## DIRECTIONS:
Give back the data exactly, with no images.

## MATERIALS PROVIDED:
* * * *
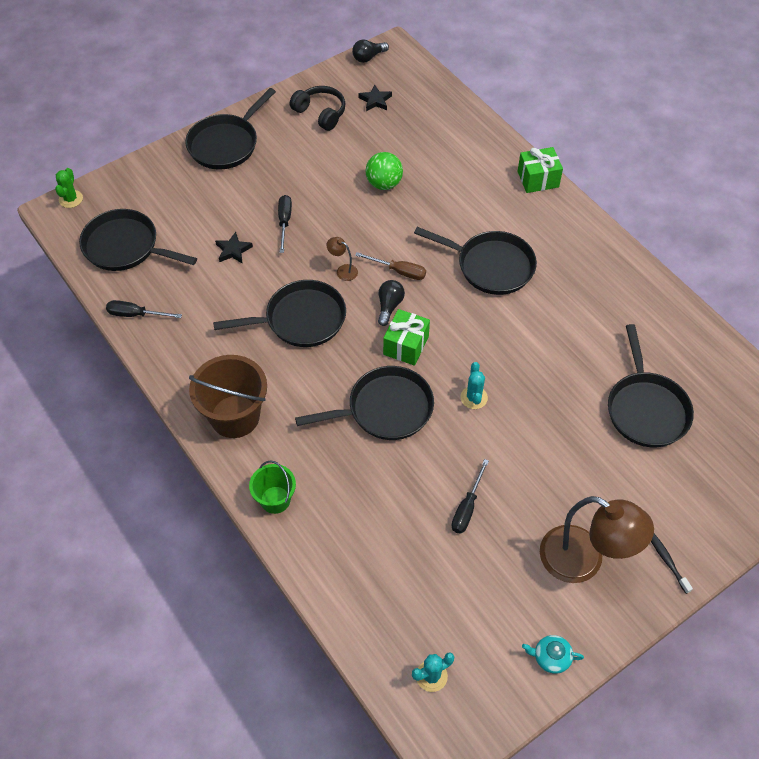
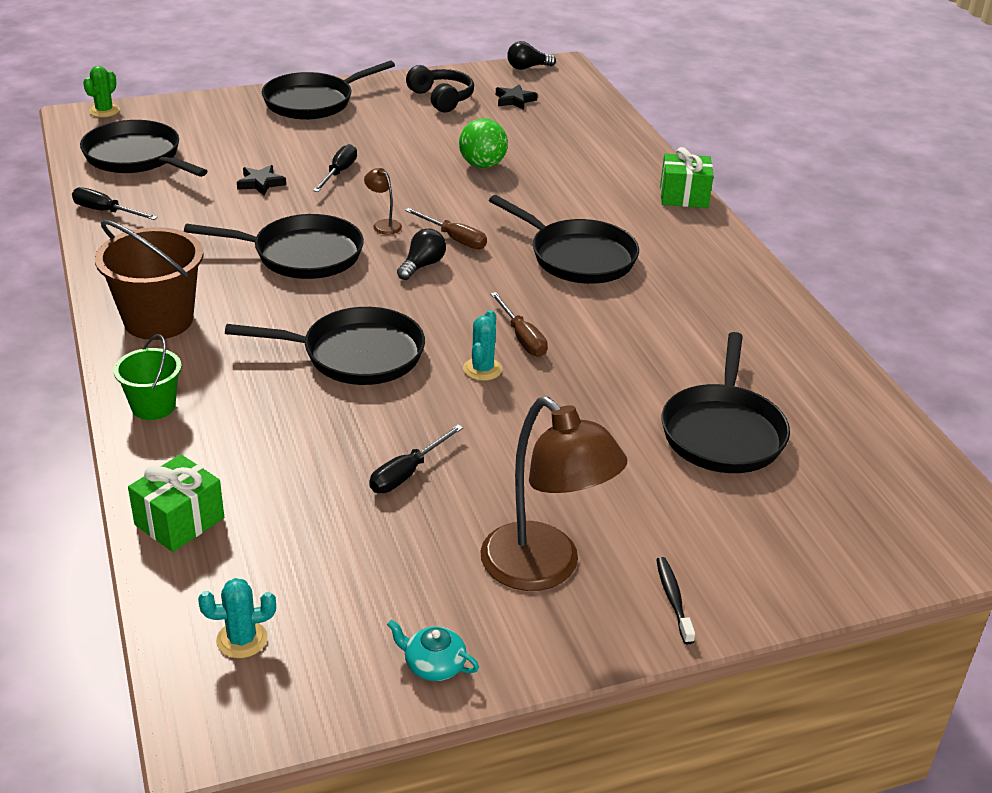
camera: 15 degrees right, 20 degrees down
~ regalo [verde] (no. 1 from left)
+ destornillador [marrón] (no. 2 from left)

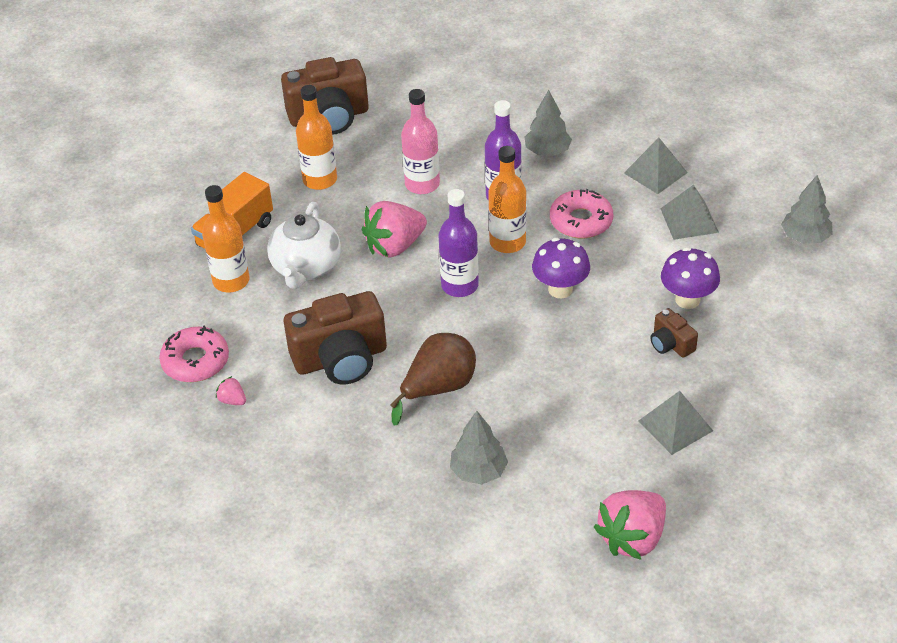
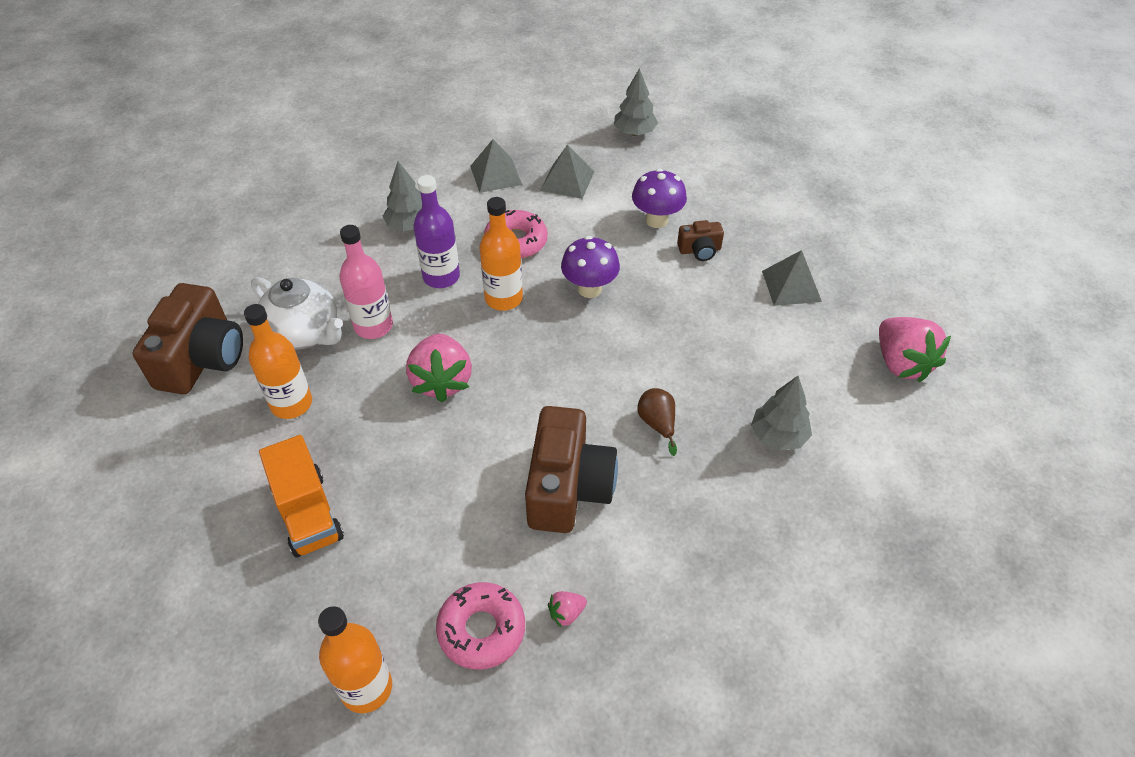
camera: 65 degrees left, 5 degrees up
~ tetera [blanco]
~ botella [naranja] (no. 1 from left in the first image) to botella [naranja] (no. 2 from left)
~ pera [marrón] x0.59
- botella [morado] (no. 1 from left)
* * * *
## SOLUTION TO THIS TASK:
camera: 15 degrees right, 20 degrees down
~ regalo [verde] (no. 1 from left)
+ destornillador [marrón] (no. 2 from left)

camera: 65 degrees left, 5 degrees up
~ tetera [blanco]
~ botella [naranja] (no. 1 from left in the first image) to botella [naranja] (no. 2 from left)
~ pera [marrón] x0.59
- botella [morado] (no. 1 from left)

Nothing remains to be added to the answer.